• PROBLEM TO SOLVE
Across the data below, how many lines hold "AGND"? Answer with that number and nothing else.

• GIVEN DATA

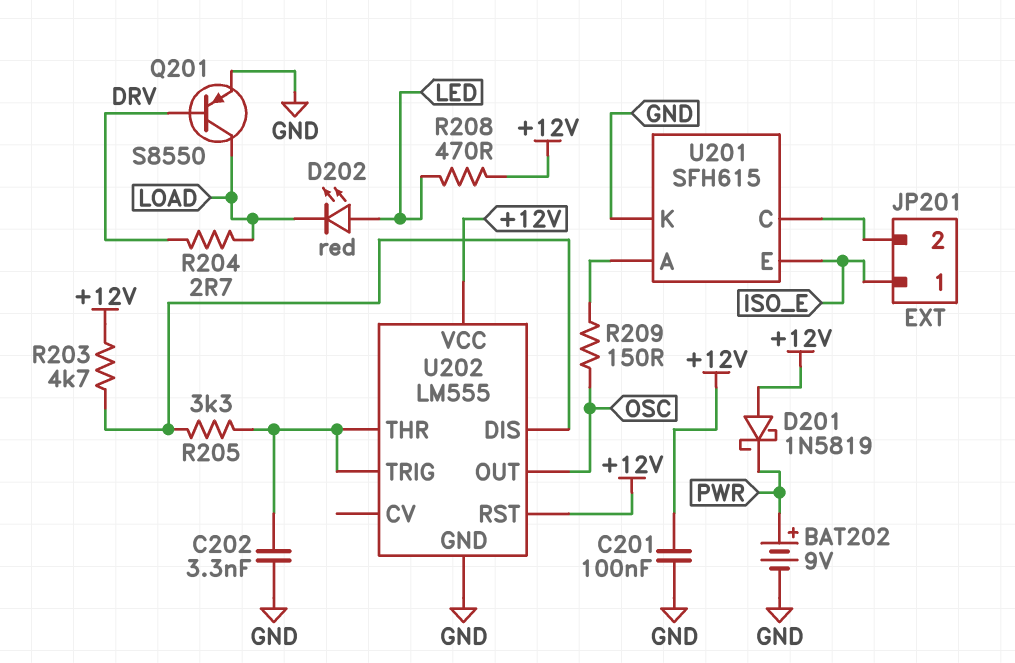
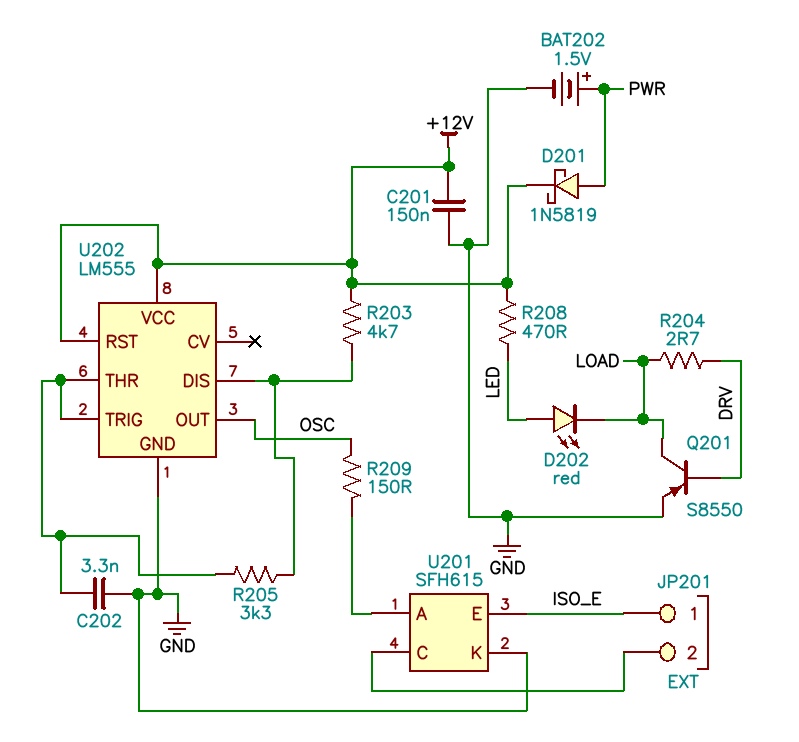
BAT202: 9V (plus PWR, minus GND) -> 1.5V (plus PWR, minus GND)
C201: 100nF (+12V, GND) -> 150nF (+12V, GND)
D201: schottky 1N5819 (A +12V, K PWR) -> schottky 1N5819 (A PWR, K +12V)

* * *

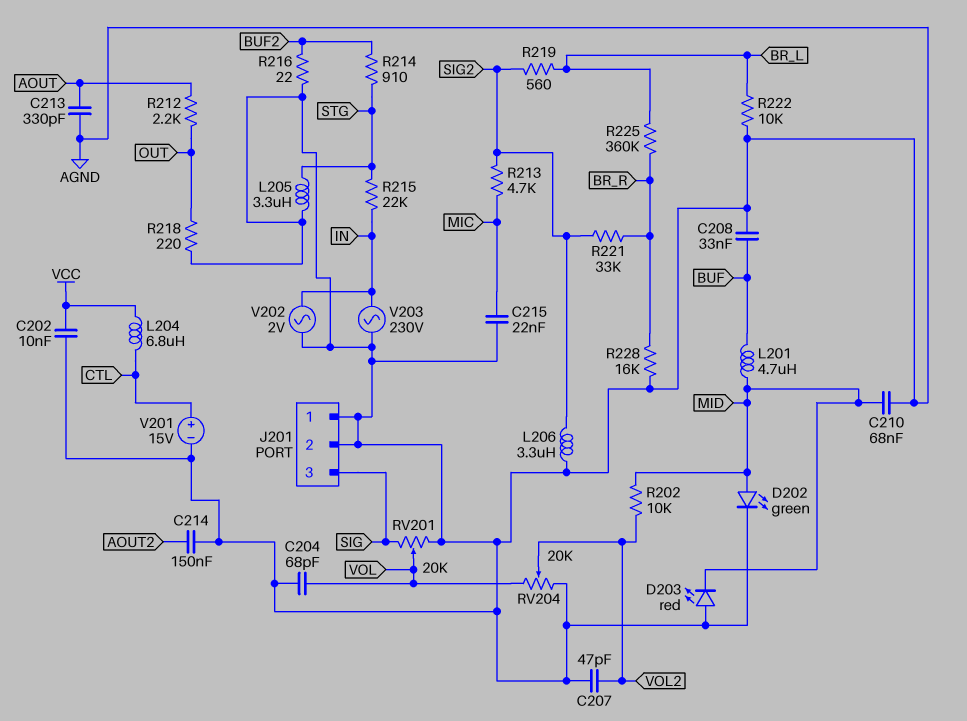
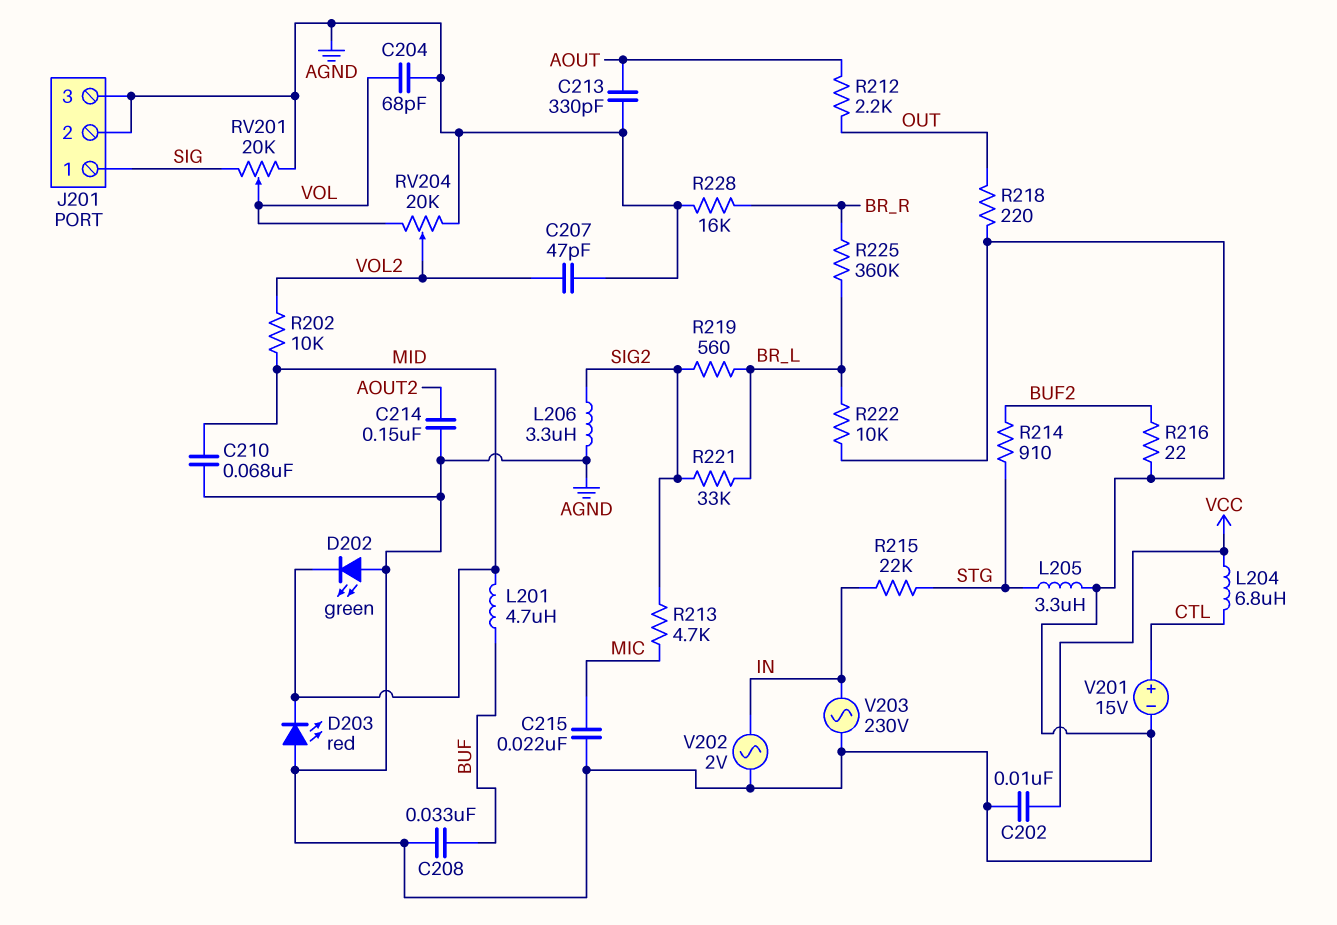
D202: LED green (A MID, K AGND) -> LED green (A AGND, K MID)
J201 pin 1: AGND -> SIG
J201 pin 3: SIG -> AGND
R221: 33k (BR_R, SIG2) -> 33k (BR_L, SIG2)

• RESULT OF THIS TASK
3